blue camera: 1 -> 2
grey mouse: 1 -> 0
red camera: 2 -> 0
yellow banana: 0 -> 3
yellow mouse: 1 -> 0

■ ■ ■ ■ ■ ■ ■

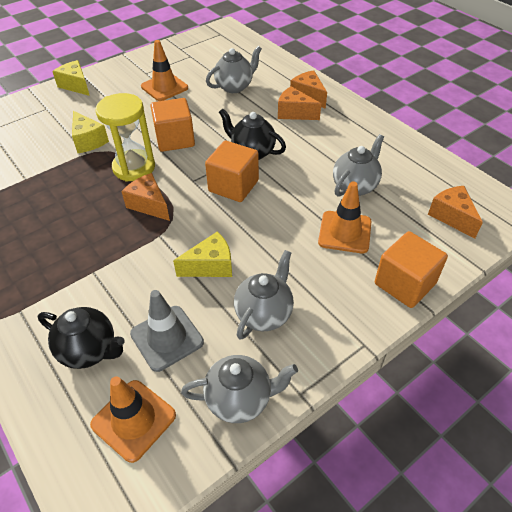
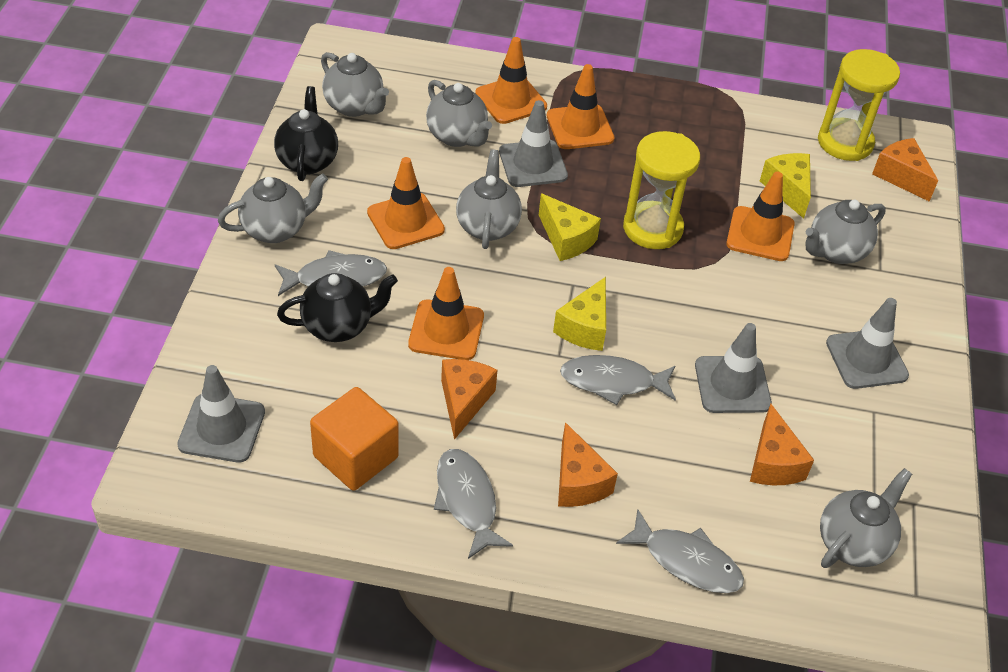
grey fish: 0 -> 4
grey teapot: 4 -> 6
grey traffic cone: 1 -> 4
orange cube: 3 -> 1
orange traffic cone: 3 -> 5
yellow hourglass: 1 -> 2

■ ■ ■ ■ ■ ■ ■

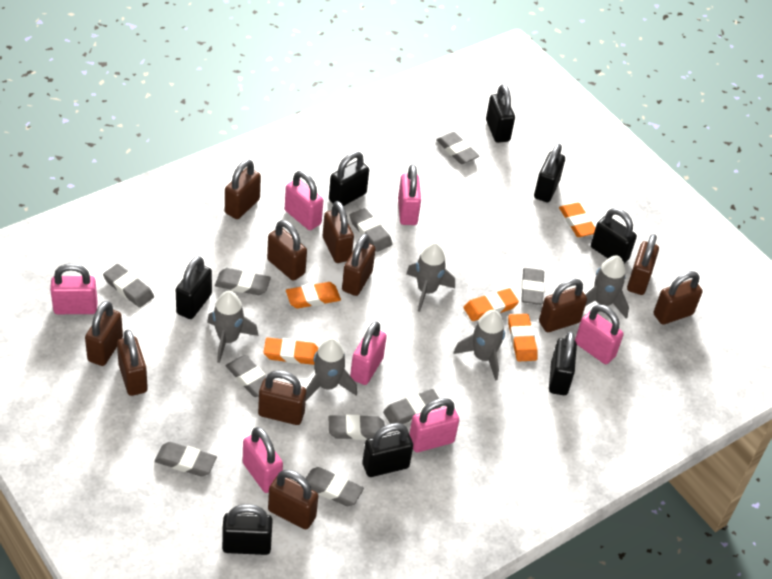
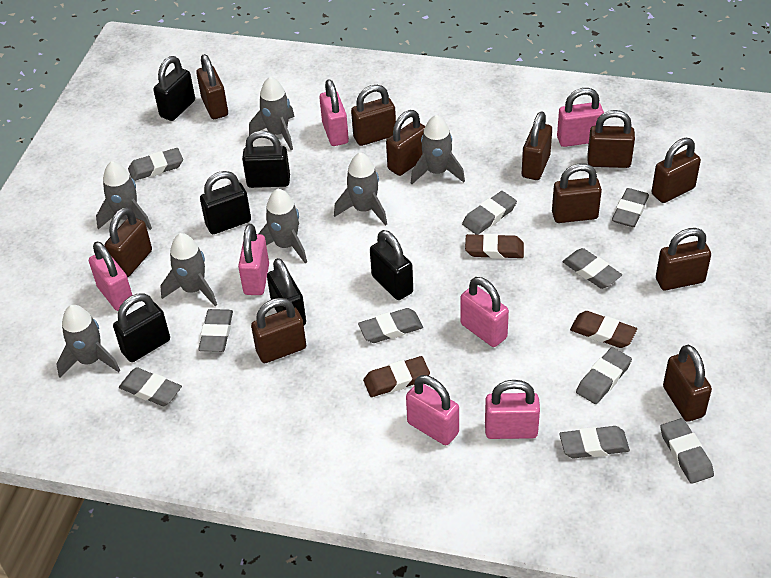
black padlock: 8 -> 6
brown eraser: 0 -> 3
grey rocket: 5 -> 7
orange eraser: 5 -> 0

■ ■ ■ ■ ■ ■ ■

Set down again, word for word, the stretch of records from the line with "grey mouse: 1 -> 0" to the line with "yellow mouse: 1 -> 0", both of those lines included.

Your response:
grey mouse: 1 -> 0
red camera: 2 -> 0
yellow banana: 0 -> 3
yellow mouse: 1 -> 0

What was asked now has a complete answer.